# To do:
Line by line, set down all the data below exactly, omitting any picture.

(Beginning of Exercise materials)

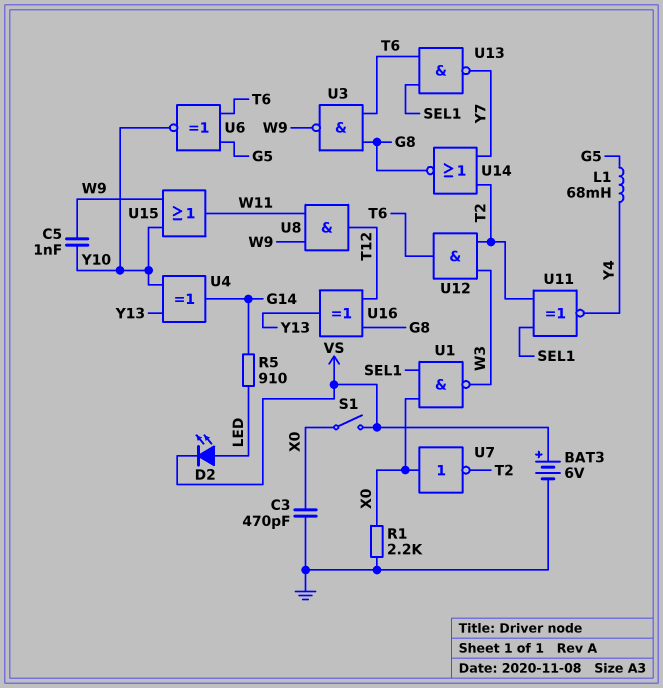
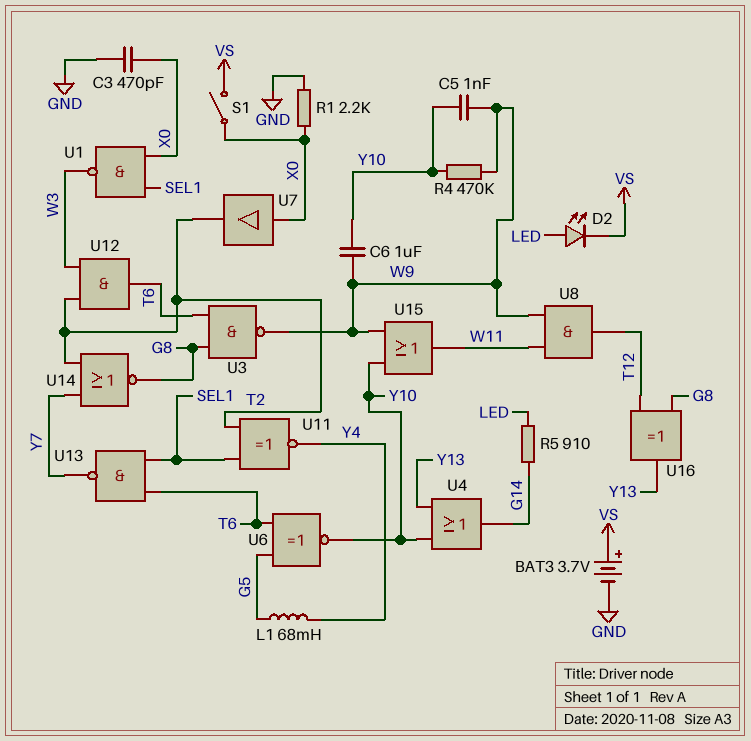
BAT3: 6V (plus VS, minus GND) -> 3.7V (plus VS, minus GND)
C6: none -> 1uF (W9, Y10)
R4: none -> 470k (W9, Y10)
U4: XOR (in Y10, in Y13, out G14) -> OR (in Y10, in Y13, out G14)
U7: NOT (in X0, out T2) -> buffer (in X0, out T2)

(End of Exercise materials)

# Response box:
BAT3: 6V (plus VS, minus GND) -> 3.7V (plus VS, minus GND)
C6: none -> 1uF (W9, Y10)
R4: none -> 470k (W9, Y10)
U4: XOR (in Y10, in Y13, out G14) -> OR (in Y10, in Y13, out G14)
U7: NOT (in X0, out T2) -> buffer (in X0, out T2)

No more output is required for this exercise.